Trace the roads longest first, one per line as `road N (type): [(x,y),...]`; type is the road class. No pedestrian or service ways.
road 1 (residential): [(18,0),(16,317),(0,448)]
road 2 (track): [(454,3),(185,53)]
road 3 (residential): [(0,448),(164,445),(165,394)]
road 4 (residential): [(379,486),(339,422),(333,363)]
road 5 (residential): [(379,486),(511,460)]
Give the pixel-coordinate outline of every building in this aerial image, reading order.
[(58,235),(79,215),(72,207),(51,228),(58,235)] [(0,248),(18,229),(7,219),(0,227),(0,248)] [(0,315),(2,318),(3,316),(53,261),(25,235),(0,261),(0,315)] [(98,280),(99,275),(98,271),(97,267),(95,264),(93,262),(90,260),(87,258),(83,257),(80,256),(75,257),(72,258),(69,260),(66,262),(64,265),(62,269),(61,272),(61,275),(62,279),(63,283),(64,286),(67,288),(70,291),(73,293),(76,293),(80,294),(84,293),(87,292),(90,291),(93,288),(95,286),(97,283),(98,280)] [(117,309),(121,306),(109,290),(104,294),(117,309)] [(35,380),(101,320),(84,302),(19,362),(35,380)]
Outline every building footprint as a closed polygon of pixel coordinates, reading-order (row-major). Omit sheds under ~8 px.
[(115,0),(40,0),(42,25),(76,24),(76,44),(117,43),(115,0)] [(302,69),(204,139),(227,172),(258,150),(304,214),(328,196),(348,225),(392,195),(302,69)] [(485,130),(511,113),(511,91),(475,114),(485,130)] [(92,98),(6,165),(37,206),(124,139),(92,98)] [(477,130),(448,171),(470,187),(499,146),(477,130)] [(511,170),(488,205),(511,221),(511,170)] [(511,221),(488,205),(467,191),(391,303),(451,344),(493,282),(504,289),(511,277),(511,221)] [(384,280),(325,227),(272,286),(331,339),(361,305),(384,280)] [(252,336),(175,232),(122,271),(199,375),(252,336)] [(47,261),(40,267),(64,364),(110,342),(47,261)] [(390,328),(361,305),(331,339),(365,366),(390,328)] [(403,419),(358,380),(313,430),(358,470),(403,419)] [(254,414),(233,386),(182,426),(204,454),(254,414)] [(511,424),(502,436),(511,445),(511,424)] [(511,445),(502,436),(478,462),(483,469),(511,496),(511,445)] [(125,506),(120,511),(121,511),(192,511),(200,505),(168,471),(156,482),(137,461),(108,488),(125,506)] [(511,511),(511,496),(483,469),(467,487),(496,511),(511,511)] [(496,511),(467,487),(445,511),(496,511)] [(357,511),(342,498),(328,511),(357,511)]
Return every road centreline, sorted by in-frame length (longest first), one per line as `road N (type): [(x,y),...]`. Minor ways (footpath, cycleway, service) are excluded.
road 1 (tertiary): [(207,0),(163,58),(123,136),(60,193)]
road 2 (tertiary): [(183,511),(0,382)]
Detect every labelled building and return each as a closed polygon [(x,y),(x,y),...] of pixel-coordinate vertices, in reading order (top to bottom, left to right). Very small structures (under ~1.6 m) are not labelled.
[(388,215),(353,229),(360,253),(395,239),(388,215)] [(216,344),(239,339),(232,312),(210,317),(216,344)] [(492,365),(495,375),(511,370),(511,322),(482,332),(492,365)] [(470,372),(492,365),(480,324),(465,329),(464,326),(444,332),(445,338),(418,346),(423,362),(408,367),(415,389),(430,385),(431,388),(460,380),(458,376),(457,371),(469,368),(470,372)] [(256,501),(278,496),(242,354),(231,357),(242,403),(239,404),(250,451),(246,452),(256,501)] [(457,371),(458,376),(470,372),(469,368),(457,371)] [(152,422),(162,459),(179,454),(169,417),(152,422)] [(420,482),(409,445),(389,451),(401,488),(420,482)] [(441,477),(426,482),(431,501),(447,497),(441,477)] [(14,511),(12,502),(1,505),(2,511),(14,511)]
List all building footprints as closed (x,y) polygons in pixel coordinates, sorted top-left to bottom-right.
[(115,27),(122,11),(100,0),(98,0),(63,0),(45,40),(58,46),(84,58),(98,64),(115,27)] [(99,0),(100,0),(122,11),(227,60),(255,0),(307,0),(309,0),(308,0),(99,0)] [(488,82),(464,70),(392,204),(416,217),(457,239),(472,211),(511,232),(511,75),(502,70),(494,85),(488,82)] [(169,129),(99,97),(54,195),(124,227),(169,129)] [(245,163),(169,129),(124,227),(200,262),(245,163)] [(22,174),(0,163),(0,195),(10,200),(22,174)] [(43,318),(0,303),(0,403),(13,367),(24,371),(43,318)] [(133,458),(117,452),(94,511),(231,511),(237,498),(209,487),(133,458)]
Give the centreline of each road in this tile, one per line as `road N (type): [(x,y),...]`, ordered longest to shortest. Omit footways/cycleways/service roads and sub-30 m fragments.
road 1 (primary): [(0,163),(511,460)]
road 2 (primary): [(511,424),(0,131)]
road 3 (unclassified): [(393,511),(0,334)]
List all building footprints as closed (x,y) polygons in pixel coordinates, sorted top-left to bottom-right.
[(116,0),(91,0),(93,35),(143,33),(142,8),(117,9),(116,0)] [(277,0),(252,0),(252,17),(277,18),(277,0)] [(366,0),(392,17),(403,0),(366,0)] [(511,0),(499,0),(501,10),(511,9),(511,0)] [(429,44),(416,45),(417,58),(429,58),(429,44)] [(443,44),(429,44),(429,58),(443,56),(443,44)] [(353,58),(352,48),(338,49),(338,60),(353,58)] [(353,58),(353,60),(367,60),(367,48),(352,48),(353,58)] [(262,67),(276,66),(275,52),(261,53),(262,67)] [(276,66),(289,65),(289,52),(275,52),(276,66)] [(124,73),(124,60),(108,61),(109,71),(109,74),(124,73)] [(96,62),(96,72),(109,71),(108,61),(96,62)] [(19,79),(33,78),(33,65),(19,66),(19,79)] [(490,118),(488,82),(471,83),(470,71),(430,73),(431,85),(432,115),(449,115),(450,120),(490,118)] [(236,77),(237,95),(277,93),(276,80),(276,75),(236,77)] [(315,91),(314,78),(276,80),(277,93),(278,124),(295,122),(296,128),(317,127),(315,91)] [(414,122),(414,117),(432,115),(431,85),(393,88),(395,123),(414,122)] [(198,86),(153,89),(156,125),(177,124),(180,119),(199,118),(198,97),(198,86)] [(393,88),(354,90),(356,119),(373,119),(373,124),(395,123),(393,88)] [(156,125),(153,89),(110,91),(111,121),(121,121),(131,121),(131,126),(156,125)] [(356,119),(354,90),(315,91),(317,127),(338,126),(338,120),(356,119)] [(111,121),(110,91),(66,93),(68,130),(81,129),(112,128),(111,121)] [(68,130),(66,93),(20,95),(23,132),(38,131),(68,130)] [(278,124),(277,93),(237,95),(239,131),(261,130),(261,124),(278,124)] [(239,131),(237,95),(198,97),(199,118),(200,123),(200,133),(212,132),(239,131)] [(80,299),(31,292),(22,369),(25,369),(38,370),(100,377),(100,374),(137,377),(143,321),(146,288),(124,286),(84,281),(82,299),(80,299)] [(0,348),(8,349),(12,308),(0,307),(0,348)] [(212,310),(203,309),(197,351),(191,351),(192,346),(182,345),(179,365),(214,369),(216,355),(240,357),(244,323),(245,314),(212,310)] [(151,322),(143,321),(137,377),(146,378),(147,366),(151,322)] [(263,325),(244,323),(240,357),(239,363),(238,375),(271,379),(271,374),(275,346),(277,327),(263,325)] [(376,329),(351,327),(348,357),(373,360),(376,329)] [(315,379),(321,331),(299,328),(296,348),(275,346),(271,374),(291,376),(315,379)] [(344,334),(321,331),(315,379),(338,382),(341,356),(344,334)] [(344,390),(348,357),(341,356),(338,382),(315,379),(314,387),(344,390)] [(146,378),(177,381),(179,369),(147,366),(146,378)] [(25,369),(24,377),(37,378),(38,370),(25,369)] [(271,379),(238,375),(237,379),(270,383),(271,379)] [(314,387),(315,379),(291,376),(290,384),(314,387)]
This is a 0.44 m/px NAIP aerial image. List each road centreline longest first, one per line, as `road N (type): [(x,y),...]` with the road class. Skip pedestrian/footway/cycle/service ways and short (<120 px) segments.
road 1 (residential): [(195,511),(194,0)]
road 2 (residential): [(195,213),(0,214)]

* * * * *

Turn the lines of the listing between the line containing "Detect every labelled" and the line containing "road 3 (unclassified): [(393,511),(0,334)]", inclusive, into a JSON list of strings with one string per line, leaving out any blank lines.

[
  "Detect every labelled building and return each as a closed polygon [(x,y),(x,y),...] of pixel-coordinate vertices, in reading order (top to bottom, left to right). Very small structures (under ~1.6 m) are not labelled.",
  "[(388,215),(353,229),(360,253),(395,239),(388,215)] [(216,344),(239,339),(232,312),(210,317),(216,344)] [(492,365),(495,375),(511,370),(511,322),(482,332),(492,365)] [(470,372),(492,365),(480,324),(465,329),(464,326),(444,332),(445,338),(418,346),(423,362),(408,367),(415,389),(430,385),(431,388),(460,380),(458,376),(457,371),(469,368),(470,372)] [(256,501),(278,496),(242,354),(231,357),(242,403),(239,404),(250,451),(246,452),(256,501)] [(457,371),(458,376),(470,372),(469,368),(457,371)] [(152,422),(162,459),(179,454),(169,417),(152,422)] [(420,482),(409,445),(389,451),(401,488),(420,482)] [(441,477),(426,482),(431,501),(447,497),(441,477)] [(14,511),(12,502),(1,505),(2,511),(14,511)]",
  "List all building footprints as closed (x,y) polygons in pixel coordinates, sorted top-left to bottom-right.",
  "[(115,27),(122,11),(100,0),(98,0),(63,0),(45,40),(58,46),(84,58),(98,64),(115,27)] [(99,0),(100,0),(122,11),(227,60),(255,0),(307,0),(309,0),(308,0),(99,0)] [(488,82),(464,70),(392,204),(416,217),(457,239),(472,211),(511,232),(511,75),(502,70),(494,85),(488,82)] [(169,129),(99,97),(54,195),(124,227),(169,129)] [(245,163),(169,129),(124,227),(200,262),(245,163)] [(22,174),(0,163),(0,195),(10,200),(22,174)] [(43,318),(0,303),(0,403),(13,367),(24,371),(43,318)] [(133,458),(117,452),(94,511),(231,511),(237,498),(209,487),(133,458)]",
  "Give the centreline of each road in this tile, one per line as `road N (type): [(x,y),...]`, ordered longest to shortest. Omit footways/cycleways/service roads and sub-30 m fragments.",
  "road 1 (primary): [(0,163),(511,460)]",
  "road 2 (primary): [(511,424),(0,131)]",
  "road 3 (unclassified): [(393,511),(0,334)]"
]